Recorded data =
────────────────────

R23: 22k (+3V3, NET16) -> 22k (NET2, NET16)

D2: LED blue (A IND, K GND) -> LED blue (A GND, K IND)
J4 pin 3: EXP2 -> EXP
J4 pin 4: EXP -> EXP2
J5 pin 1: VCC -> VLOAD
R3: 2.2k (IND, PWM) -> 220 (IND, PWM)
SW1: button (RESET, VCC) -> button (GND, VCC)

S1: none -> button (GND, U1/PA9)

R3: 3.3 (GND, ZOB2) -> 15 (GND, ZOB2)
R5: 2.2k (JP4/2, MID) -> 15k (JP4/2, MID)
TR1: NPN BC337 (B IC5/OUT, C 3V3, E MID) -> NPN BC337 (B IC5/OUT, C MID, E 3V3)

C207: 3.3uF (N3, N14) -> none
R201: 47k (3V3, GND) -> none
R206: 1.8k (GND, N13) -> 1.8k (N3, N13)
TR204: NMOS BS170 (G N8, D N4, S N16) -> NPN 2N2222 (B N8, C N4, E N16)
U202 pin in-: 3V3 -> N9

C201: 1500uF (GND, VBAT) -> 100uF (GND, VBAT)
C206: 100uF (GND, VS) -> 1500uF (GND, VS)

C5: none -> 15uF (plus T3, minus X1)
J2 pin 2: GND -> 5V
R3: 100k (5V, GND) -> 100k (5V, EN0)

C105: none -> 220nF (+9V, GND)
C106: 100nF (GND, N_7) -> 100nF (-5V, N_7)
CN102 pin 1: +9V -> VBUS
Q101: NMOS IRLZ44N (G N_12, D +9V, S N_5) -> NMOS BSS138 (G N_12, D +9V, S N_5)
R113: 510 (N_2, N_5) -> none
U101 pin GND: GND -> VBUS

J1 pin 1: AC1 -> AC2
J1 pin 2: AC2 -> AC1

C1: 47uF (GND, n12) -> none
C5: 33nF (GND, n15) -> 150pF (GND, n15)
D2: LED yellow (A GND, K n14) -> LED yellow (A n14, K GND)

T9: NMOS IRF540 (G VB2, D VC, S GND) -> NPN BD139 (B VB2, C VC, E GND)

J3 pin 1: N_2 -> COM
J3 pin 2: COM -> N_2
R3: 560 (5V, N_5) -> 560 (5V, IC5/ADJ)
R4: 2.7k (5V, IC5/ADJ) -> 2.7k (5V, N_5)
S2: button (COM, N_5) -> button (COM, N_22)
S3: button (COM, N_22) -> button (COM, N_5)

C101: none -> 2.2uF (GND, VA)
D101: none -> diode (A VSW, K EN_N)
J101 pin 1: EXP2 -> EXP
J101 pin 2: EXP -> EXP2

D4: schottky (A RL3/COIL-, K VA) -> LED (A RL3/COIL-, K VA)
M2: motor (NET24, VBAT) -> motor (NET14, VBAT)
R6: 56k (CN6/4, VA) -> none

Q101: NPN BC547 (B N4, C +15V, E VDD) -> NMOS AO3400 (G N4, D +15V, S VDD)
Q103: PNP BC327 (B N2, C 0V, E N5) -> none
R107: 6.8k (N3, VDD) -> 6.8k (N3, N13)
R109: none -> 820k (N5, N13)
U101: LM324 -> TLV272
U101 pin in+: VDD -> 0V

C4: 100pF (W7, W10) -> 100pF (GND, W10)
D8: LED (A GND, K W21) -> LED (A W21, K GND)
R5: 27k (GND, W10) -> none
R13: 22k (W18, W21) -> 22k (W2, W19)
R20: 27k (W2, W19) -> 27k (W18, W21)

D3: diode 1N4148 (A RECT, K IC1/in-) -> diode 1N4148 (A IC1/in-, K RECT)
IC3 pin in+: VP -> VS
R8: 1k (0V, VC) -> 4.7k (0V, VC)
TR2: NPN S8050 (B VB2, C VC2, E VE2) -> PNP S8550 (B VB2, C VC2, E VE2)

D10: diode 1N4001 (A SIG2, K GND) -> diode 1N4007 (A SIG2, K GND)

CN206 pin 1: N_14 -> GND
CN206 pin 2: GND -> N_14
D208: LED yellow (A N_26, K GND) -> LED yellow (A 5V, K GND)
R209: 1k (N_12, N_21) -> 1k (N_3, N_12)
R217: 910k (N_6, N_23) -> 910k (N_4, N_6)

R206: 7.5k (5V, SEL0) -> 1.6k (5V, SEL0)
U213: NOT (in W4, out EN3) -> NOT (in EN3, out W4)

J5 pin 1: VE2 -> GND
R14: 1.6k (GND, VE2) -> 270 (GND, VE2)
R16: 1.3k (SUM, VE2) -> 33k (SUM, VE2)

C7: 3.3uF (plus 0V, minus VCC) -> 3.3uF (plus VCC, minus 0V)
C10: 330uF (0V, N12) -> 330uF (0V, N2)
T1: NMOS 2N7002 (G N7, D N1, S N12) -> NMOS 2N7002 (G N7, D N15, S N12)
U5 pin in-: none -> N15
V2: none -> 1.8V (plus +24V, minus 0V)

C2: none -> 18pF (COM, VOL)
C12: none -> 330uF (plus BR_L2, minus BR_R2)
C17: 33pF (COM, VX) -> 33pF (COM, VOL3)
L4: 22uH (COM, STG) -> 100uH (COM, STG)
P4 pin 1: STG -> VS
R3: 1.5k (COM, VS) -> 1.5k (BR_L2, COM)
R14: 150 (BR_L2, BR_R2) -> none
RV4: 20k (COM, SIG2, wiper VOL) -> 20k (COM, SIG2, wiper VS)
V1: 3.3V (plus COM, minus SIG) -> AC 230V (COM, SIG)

────────────────────

Task requirements =
Set down every record above exactly as given.

Result of this exercise =
R23: 22k (+3V3, NET16) -> 22k (NET2, NET16)

D2: LED blue (A IND, K GND) -> LED blue (A GND, K IND)
J4 pin 3: EXP2 -> EXP
J4 pin 4: EXP -> EXP2
J5 pin 1: VCC -> VLOAD
R3: 2.2k (IND, PWM) -> 220 (IND, PWM)
SW1: button (RESET, VCC) -> button (GND, VCC)

S1: none -> button (GND, U1/PA9)

R3: 3.3 (GND, ZOB2) -> 15 (GND, ZOB2)
R5: 2.2k (JP4/2, MID) -> 15k (JP4/2, MID)
TR1: NPN BC337 (B IC5/OUT, C 3V3, E MID) -> NPN BC337 (B IC5/OUT, C MID, E 3V3)

C207: 3.3uF (N3, N14) -> none
R201: 47k (3V3, GND) -> none
R206: 1.8k (GND, N13) -> 1.8k (N3, N13)
TR204: NMOS BS170 (G N8, D N4, S N16) -> NPN 2N2222 (B N8, C N4, E N16)
U202 pin in-: 3V3 -> N9

C201: 1500uF (GND, VBAT) -> 100uF (GND, VBAT)
C206: 100uF (GND, VS) -> 1500uF (GND, VS)

C5: none -> 15uF (plus T3, minus X1)
J2 pin 2: GND -> 5V
R3: 100k (5V, GND) -> 100k (5V, EN0)

C105: none -> 220nF (+9V, GND)
C106: 100nF (GND, N_7) -> 100nF (-5V, N_7)
CN102 pin 1: +9V -> VBUS
Q101: NMOS IRLZ44N (G N_12, D +9V, S N_5) -> NMOS BSS138 (G N_12, D +9V, S N_5)
R113: 510 (N_2, N_5) -> none
U101 pin GND: GND -> VBUS

J1 pin 1: AC1 -> AC2
J1 pin 2: AC2 -> AC1

C1: 47uF (GND, n12) -> none
C5: 33nF (GND, n15) -> 150pF (GND, n15)
D2: LED yellow (A GND, K n14) -> LED yellow (A n14, K GND)

T9: NMOS IRF540 (G VB2, D VC, S GND) -> NPN BD139 (B VB2, C VC, E GND)

J3 pin 1: N_2 -> COM
J3 pin 2: COM -> N_2
R3: 560 (5V, N_5) -> 560 (5V, IC5/ADJ)
R4: 2.7k (5V, IC5/ADJ) -> 2.7k (5V, N_5)
S2: button (COM, N_5) -> button (COM, N_22)
S3: button (COM, N_22) -> button (COM, N_5)

C101: none -> 2.2uF (GND, VA)
D101: none -> diode (A VSW, K EN_N)
J101 pin 1: EXP2 -> EXP
J101 pin 2: EXP -> EXP2

D4: schottky (A RL3/COIL-, K VA) -> LED (A RL3/COIL-, K VA)
M2: motor (NET24, VBAT) -> motor (NET14, VBAT)
R6: 56k (CN6/4, VA) -> none

Q101: NPN BC547 (B N4, C +15V, E VDD) -> NMOS AO3400 (G N4, D +15V, S VDD)
Q103: PNP BC327 (B N2, C 0V, E N5) -> none
R107: 6.8k (N3, VDD) -> 6.8k (N3, N13)
R109: none -> 820k (N5, N13)
U101: LM324 -> TLV272
U101 pin in+: VDD -> 0V

C4: 100pF (W7, W10) -> 100pF (GND, W10)
D8: LED (A GND, K W21) -> LED (A W21, K GND)
R5: 27k (GND, W10) -> none
R13: 22k (W18, W21) -> 22k (W2, W19)
R20: 27k (W2, W19) -> 27k (W18, W21)

D3: diode 1N4148 (A RECT, K IC1/in-) -> diode 1N4148 (A IC1/in-, K RECT)
IC3 pin in+: VP -> VS
R8: 1k (0V, VC) -> 4.7k (0V, VC)
TR2: NPN S8050 (B VB2, C VC2, E VE2) -> PNP S8550 (B VB2, C VC2, E VE2)

D10: diode 1N4001 (A SIG2, K GND) -> diode 1N4007 (A SIG2, K GND)

CN206 pin 1: N_14 -> GND
CN206 pin 2: GND -> N_14
D208: LED yellow (A N_26, K GND) -> LED yellow (A 5V, K GND)
R209: 1k (N_12, N_21) -> 1k (N_3, N_12)
R217: 910k (N_6, N_23) -> 910k (N_4, N_6)

R206: 7.5k (5V, SEL0) -> 1.6k (5V, SEL0)
U213: NOT (in W4, out EN3) -> NOT (in EN3, out W4)

J5 pin 1: VE2 -> GND
R14: 1.6k (GND, VE2) -> 270 (GND, VE2)
R16: 1.3k (SUM, VE2) -> 33k (SUM, VE2)

C7: 3.3uF (plus 0V, minus VCC) -> 3.3uF (plus VCC, minus 0V)
C10: 330uF (0V, N12) -> 330uF (0V, N2)
T1: NMOS 2N7002 (G N7, D N1, S N12) -> NMOS 2N7002 (G N7, D N15, S N12)
U5 pin in-: none -> N15
V2: none -> 1.8V (plus +24V, minus 0V)

C2: none -> 18pF (COM, VOL)
C12: none -> 330uF (plus BR_L2, minus BR_R2)
C17: 33pF (COM, VX) -> 33pF (COM, VOL3)
L4: 22uH (COM, STG) -> 100uH (COM, STG)
P4 pin 1: STG -> VS
R3: 1.5k (COM, VS) -> 1.5k (BR_L2, COM)
R14: 150 (BR_L2, BR_R2) -> none
RV4: 20k (COM, SIG2, wiper VOL) -> 20k (COM, SIG2, wiper VS)
V1: 3.3V (plus COM, minus SIG) -> AC 230V (COM, SIG)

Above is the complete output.